> [TASK TO COMPLETE]:
Please quote exactly the lines below from the line containing "(319, 105) = (212, 540): white" to the line containing "(403, 171) = (221, 397): brown", both lines included, and nothing else.

> [EXTRACTED RECORDS]:
□ □ □ □
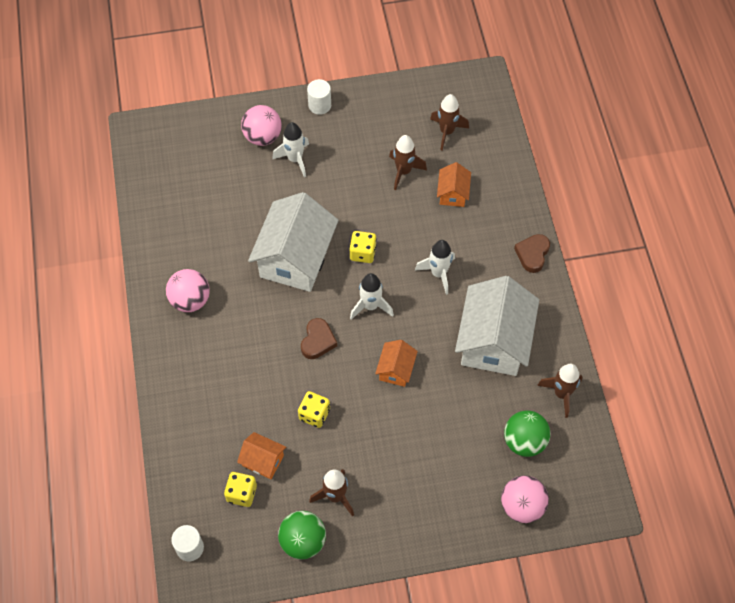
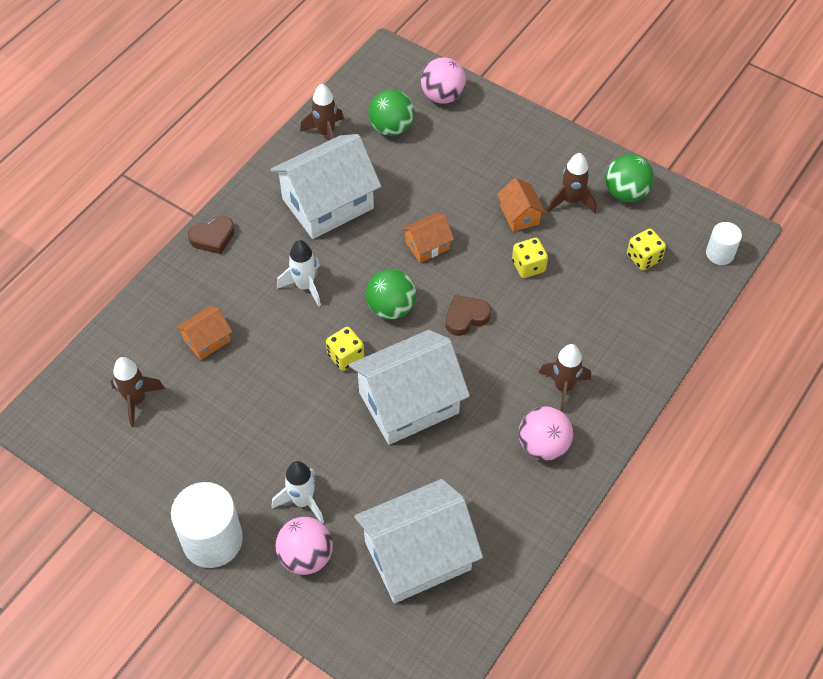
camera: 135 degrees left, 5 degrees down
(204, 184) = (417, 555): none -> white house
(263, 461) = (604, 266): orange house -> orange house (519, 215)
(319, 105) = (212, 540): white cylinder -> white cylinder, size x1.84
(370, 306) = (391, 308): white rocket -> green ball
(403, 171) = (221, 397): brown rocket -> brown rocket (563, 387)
□ □ □ □
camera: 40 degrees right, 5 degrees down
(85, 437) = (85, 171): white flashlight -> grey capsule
□ □ □ □
> [ANSWER SECTION]:
(319, 105) = (212, 540): white cylinder -> white cylinder, size x1.84
(370, 306) = (391, 308): white rocket -> green ball
(403, 171) = (221, 397): brown rocket -> brown rocket (563, 387)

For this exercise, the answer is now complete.